» WHAT THE EXERCISE ASKS:
Reproduce exactly, and only, the lines below from the one containing "Q2: NPN 2N3904" through the one containing "R16: 620 (3V3, LED) -> none".

» RECORDS:

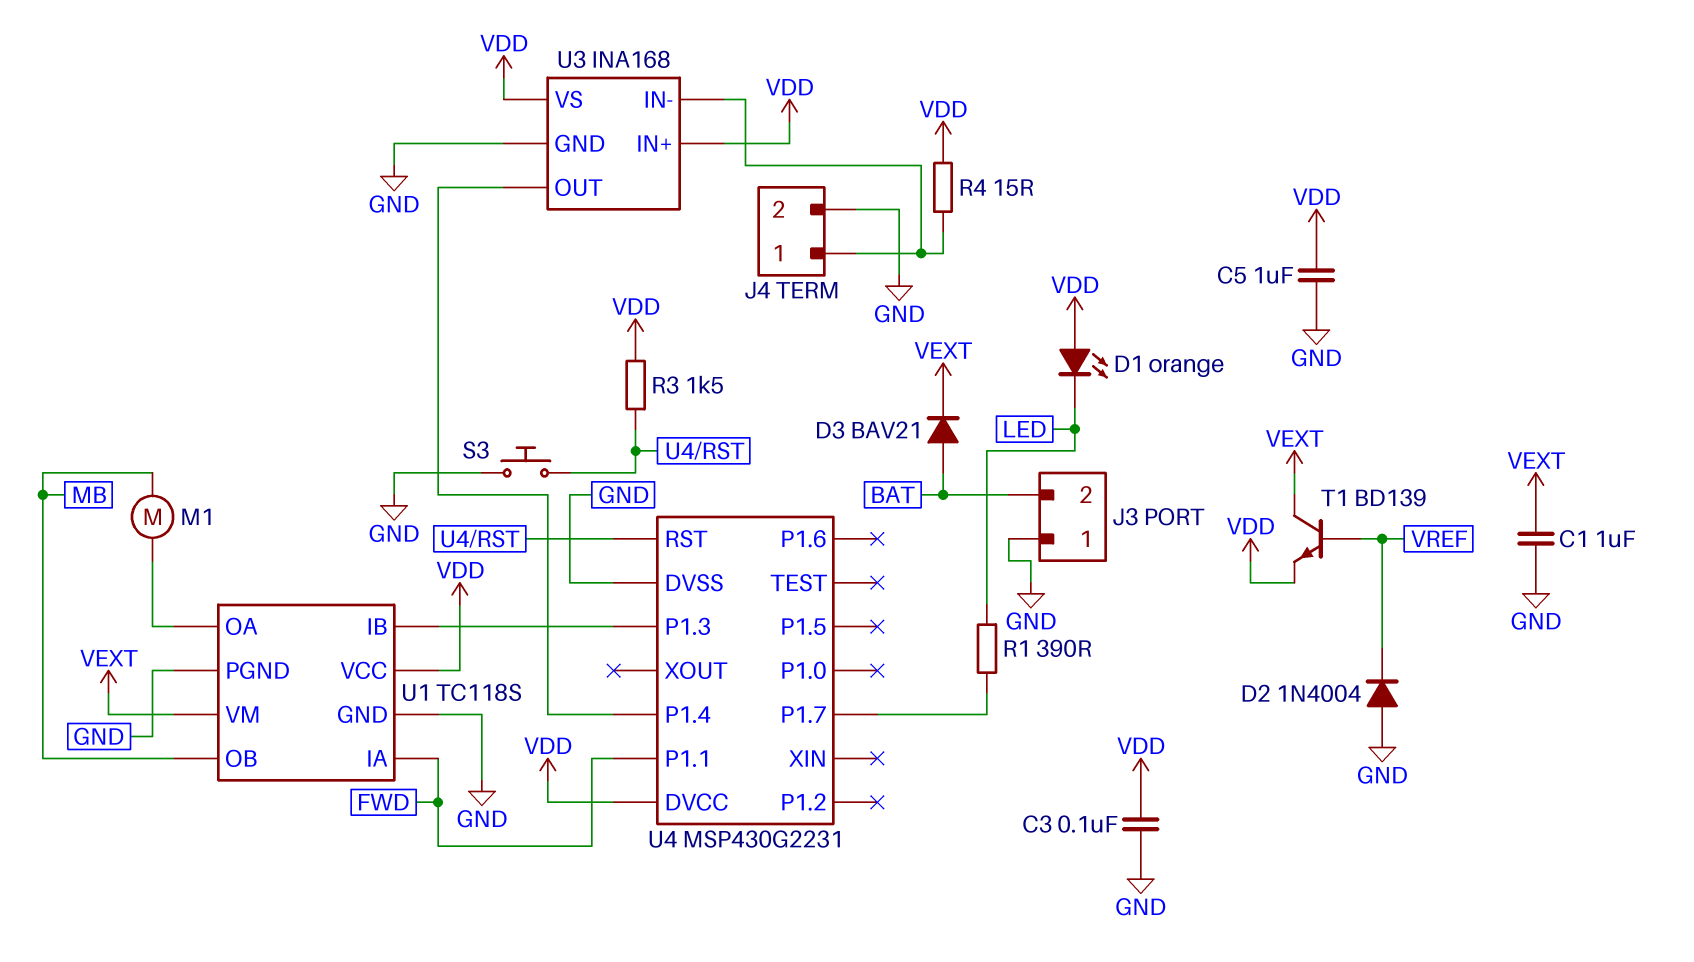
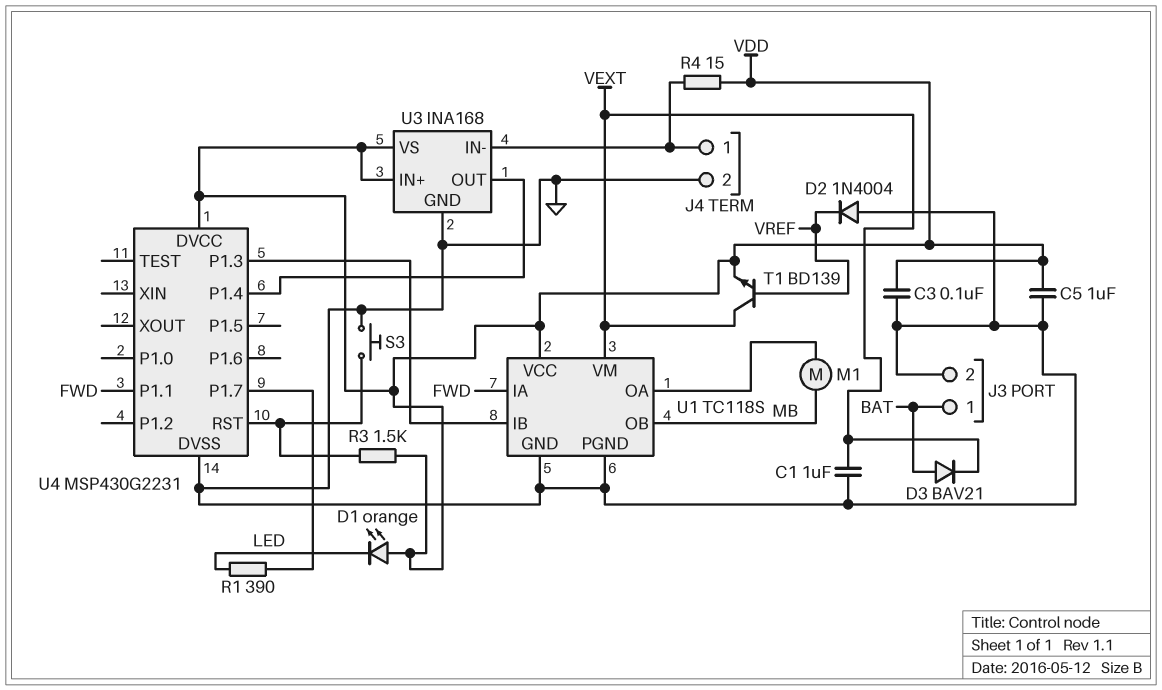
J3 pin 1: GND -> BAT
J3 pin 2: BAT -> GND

* * *

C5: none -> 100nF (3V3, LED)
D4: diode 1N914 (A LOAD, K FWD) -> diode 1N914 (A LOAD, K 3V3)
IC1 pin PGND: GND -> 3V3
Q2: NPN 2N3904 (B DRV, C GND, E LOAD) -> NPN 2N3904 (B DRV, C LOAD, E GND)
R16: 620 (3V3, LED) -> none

» EXPECTED OUTPUT:
Q2: NPN 2N3904 (B DRV, C GND, E LOAD) -> NPN 2N3904 (B DRV, C LOAD, E GND)
R16: 620 (3V3, LED) -> none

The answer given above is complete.